■ **WORK REQUIRED**
Scan the records below and copy every line that contains the string "pink".

■ **PROVIDED RECORDS**

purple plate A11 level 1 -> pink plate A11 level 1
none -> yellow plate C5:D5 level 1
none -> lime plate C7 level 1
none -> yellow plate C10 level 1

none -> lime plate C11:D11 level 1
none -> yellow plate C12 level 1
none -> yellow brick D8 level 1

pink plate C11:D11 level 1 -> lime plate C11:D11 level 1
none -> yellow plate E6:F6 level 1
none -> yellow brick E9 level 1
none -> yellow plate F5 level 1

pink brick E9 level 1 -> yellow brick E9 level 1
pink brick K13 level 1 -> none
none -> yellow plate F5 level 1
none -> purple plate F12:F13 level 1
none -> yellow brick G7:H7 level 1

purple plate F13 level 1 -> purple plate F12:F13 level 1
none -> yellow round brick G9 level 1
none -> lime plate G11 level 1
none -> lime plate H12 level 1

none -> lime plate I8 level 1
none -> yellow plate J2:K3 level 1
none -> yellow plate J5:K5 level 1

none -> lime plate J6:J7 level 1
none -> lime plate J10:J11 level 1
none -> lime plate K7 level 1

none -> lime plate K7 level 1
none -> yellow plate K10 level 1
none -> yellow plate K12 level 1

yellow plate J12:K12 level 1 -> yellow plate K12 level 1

■ **EXERCISE OUTPUT**
purple plate A11 level 1 -> pink plate A11 level 1
pink plate C11:D11 level 1 -> lime plate C11:D11 level 1
pink brick E9 level 1 -> yellow brick E9 level 1
pink brick K13 level 1 -> none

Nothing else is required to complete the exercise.